Entries taken from a collection:
--
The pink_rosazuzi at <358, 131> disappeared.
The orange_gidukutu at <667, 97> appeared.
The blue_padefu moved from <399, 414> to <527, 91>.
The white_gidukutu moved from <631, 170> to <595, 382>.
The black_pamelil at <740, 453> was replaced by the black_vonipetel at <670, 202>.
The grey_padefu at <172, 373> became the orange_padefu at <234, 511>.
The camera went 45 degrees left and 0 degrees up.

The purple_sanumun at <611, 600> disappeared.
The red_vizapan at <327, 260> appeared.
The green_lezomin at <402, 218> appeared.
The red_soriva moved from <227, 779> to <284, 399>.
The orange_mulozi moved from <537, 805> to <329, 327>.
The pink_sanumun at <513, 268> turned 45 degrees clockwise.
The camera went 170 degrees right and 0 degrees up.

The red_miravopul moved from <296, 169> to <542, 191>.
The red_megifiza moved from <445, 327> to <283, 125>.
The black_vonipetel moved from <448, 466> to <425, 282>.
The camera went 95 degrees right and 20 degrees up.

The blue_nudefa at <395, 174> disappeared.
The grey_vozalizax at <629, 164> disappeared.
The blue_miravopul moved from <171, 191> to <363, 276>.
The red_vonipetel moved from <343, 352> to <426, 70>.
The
--
* _WHAT YOU NEED TO DO_: Taking the line with "The white_gidukutu moved" as the first and the line with "The grey_padefu at" as the last, retype that stretch of the data above exactly, with no other lines.

* _EXERCISE RESPONSE_:
The white_gidukutu moved from <631, 170> to <595, 382>.
The black_pamelil at <740, 453> was replaced by the black_vonipetel at <670, 202>.
The grey_padefu at <172, 373> became the orange_padefu at <234, 511>.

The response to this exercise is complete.